___ DATA SHOWN ___

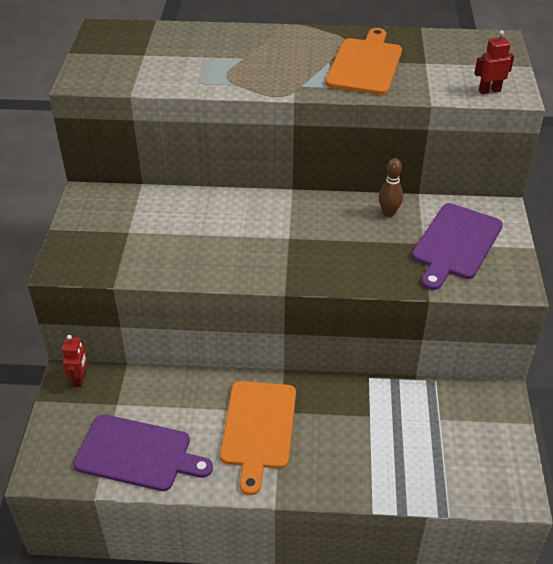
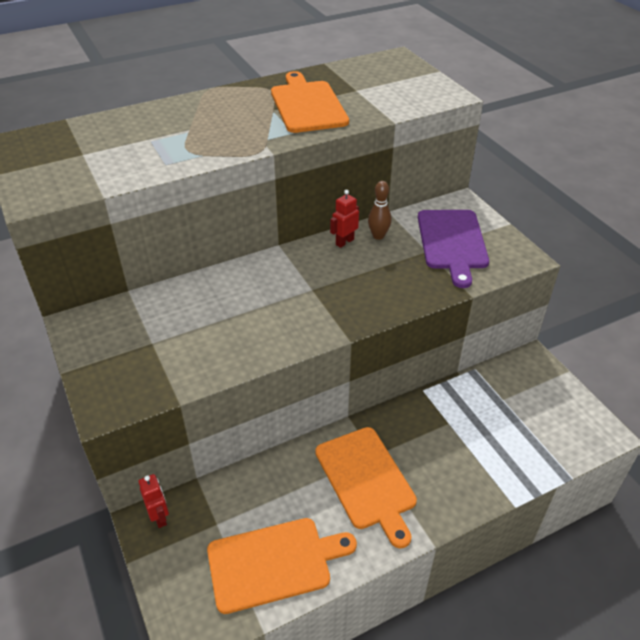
camera: 30 degrees left, 0 degrees up
(137, 454) = (274, 563): purple cutting board -> orange cutting board
(489, 91) = (428, 98): red robot -> red robot (344, 242)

___

GOAL OF THE EXERCISE
Wherever a picture appears, omit it; copy the rest of the data exactly.

SOLUTION FOR THIS PROBLEM
camera: 30 degrees left, 0 degrees up
(137, 454) = (274, 563): purple cutting board -> orange cutting board
(489, 91) = (428, 98): red robot -> red robot (344, 242)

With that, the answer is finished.